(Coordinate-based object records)
━━━━━━━━━━━━━━━━━━━━

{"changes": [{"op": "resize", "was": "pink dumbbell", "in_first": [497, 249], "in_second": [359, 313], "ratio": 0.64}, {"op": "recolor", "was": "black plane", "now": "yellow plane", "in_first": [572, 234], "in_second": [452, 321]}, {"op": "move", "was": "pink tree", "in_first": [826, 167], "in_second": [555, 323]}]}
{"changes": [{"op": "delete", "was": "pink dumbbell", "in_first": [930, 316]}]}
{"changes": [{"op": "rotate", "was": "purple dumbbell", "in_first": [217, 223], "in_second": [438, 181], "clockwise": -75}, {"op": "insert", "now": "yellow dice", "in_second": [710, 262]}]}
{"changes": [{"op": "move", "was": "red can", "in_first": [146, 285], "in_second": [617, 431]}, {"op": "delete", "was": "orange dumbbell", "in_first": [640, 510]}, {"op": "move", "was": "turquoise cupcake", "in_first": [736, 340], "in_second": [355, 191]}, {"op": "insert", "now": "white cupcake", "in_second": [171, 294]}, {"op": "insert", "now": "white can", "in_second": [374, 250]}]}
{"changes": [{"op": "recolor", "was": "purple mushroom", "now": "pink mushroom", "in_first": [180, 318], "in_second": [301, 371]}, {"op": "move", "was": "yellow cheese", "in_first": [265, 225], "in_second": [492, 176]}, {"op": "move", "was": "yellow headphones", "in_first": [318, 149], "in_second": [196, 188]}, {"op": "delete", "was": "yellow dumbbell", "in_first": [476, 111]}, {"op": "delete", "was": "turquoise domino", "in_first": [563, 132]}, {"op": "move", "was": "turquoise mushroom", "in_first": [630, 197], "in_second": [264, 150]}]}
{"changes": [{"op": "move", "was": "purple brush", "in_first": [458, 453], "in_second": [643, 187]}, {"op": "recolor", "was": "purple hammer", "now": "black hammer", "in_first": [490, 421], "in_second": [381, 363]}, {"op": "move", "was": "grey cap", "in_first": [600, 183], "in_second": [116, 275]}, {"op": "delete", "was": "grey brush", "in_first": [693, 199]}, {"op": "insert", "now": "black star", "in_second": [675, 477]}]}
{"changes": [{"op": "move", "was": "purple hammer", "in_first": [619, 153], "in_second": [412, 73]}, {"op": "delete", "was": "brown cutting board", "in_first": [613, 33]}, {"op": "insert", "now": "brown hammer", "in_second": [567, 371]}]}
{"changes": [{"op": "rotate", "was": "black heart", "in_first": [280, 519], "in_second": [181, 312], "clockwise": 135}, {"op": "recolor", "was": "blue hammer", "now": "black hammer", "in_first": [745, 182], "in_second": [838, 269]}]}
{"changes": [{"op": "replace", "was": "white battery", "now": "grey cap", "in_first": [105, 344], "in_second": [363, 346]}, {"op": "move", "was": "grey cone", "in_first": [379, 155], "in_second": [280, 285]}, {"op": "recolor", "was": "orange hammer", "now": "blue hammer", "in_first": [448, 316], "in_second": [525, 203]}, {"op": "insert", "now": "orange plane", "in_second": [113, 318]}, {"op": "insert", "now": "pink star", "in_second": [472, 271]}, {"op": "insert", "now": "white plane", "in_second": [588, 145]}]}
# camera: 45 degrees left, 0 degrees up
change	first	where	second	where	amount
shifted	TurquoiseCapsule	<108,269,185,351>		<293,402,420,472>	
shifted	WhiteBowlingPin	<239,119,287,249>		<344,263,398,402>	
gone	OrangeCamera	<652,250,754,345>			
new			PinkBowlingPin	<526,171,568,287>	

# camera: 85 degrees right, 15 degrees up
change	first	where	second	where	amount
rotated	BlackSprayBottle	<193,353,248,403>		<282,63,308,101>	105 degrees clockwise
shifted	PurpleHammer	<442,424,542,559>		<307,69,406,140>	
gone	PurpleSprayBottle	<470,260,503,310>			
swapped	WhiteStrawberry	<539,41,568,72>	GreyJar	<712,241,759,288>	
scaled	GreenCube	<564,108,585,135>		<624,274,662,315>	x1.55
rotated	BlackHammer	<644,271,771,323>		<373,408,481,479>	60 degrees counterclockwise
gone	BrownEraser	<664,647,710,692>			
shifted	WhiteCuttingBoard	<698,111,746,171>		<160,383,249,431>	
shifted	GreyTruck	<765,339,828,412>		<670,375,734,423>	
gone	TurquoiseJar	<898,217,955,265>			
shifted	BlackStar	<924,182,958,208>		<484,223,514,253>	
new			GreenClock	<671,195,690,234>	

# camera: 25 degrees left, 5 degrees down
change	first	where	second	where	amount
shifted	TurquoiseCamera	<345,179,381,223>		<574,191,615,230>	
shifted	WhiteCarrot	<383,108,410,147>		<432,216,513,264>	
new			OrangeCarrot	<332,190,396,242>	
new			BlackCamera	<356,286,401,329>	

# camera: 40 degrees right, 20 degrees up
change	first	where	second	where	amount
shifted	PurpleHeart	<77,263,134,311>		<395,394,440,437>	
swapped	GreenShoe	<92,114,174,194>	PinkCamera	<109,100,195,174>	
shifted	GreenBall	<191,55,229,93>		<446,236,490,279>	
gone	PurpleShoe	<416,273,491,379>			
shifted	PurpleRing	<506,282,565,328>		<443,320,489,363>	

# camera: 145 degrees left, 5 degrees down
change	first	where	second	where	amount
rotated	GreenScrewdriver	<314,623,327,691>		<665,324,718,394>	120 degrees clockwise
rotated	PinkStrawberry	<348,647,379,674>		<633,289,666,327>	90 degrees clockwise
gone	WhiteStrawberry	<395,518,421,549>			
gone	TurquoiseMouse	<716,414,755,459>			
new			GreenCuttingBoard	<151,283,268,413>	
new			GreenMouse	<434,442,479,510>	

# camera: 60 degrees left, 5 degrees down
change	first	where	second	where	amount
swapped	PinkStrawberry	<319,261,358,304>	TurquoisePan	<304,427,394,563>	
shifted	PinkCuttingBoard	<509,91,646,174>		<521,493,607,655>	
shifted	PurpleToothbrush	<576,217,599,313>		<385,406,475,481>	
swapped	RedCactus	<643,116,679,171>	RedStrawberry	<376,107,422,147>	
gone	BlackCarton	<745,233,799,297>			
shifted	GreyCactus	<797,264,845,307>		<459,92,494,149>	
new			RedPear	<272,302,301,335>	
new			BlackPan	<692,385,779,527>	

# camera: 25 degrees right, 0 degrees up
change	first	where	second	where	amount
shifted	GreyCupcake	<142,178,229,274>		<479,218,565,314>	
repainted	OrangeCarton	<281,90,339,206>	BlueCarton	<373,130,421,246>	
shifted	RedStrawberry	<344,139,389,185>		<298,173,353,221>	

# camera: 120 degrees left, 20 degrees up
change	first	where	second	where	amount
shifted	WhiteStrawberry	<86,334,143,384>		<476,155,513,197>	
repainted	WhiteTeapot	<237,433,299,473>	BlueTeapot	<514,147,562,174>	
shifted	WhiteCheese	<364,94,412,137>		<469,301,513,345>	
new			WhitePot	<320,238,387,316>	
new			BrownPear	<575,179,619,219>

━━━━━━━━━━━━━━━━━━━━

HOW TO COMPLETE THIS TASK: Tell how many lines in the data contain the word "repainted", answering with that number and no other text.

COMPLETED EXERCISE: 2